**Work order**: From the line containing "(315, 365) = (445, 333): red" down to the last line of the material, return those lines verbatim and only those.

**Available data**:

════════════════════

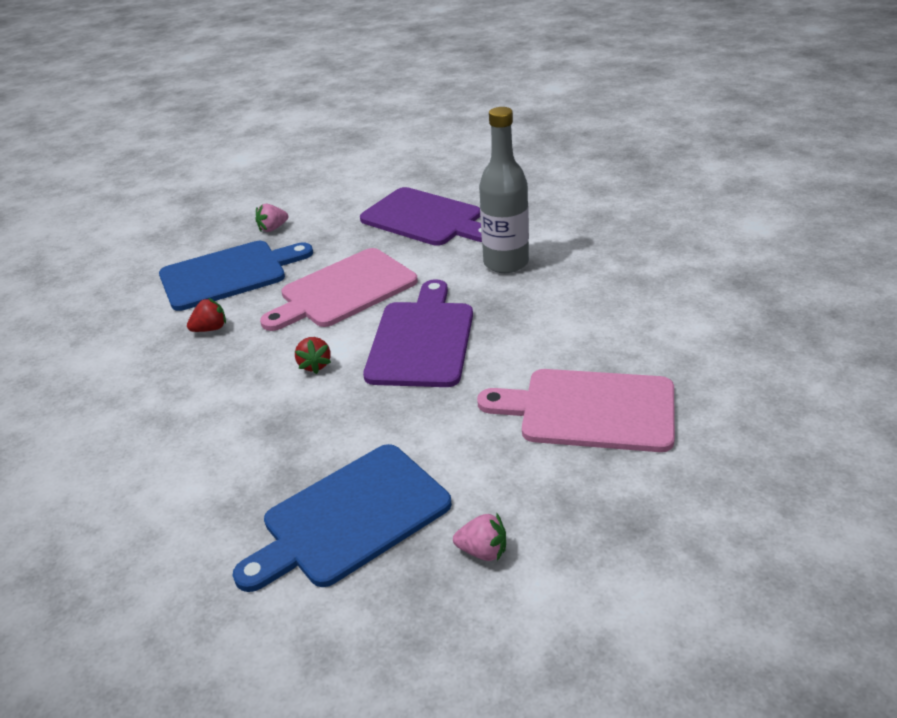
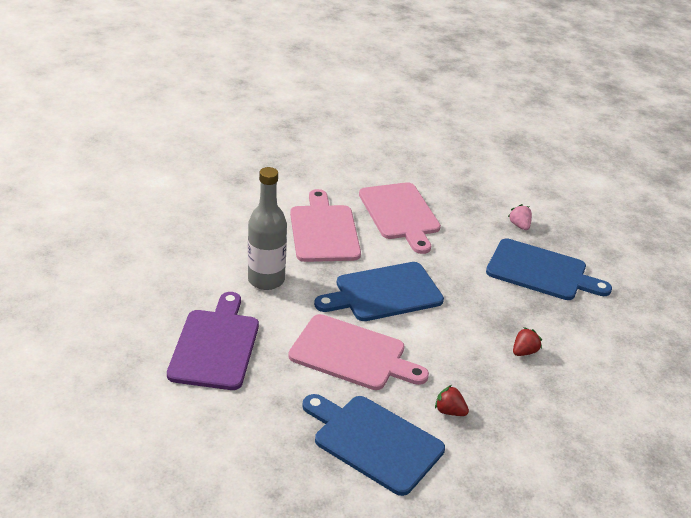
camera: 125 degrees left, 0 degrees up
(273, 228) = (281, 449): pink strawberry -> none
(315, 365) = (445, 333): red strawberry -> red strawberry (524, 352)
(422, 340) = (384, 293): purple cutting board -> blue cutting board
(582, 325) = (324, 231): none -> pink cutting board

════════════════════

**Exercise result**:
(315, 365) = (445, 333): red strawberry -> red strawberry (524, 352)
(422, 340) = (384, 293): purple cutting board -> blue cutting board
(582, 325) = (324, 231): none -> pink cutting board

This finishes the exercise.